[Given records]

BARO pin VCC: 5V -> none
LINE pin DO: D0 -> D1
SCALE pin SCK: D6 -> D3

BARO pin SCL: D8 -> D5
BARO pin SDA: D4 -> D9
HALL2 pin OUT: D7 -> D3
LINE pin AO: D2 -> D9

[/Given records]
[Given records]

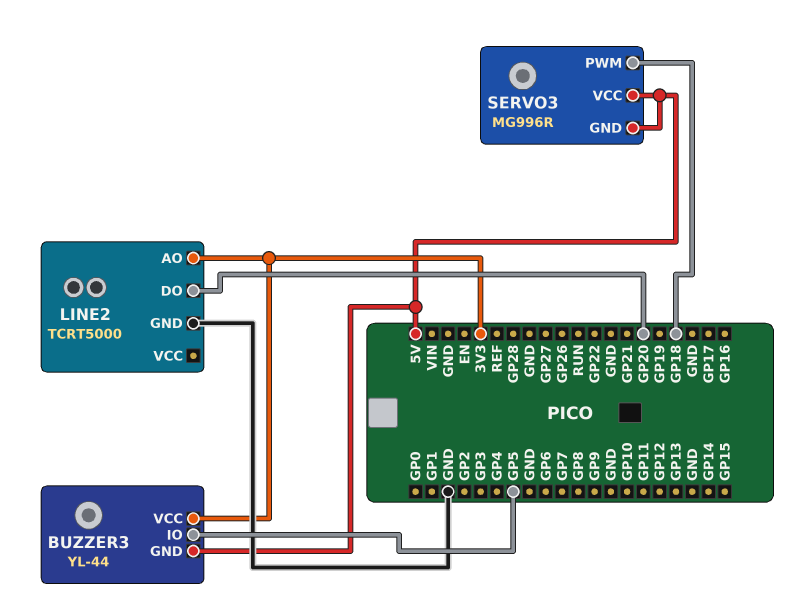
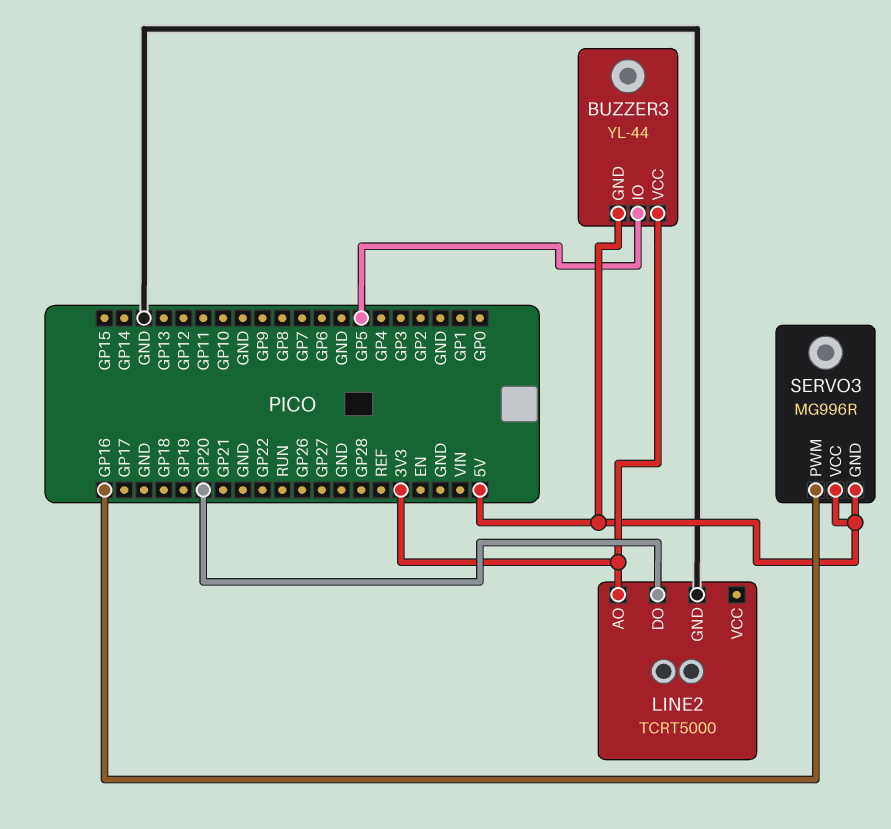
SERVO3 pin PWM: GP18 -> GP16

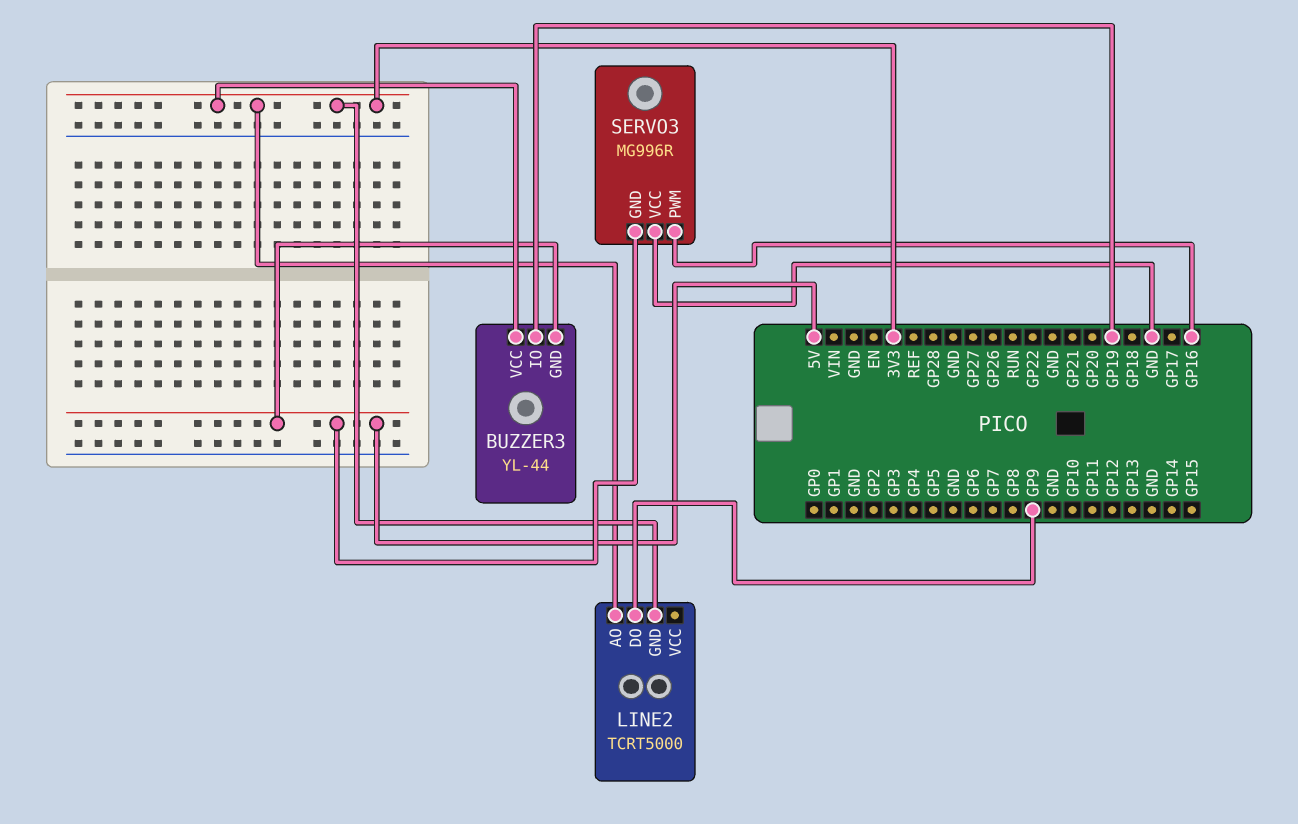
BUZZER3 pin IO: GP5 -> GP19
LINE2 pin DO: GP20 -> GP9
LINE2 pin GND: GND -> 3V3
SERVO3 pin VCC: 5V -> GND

[/Given records]
[Given records]

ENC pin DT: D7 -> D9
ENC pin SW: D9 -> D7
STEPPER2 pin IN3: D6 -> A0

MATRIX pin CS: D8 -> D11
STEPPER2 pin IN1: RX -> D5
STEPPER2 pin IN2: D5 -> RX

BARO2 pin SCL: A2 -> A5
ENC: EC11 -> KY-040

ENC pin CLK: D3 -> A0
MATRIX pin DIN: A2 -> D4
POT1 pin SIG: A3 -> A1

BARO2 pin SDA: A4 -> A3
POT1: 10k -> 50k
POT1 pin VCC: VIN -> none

[/Given records]

- **Task description**: Of the entries above, repeat exactly the lines from the line with "BARO pin VCC: 5V -> none" through the line with "LINE pin AO: D2 -> D9", both of them included.

- **Worked solution**:
BARO pin VCC: 5V -> none
LINE pin DO: D0 -> D1
SCALE pin SCK: D6 -> D3

BARO pin SCL: D8 -> D5
BARO pin SDA: D4 -> D9
HALL2 pin OUT: D7 -> D3
LINE pin AO: D2 -> D9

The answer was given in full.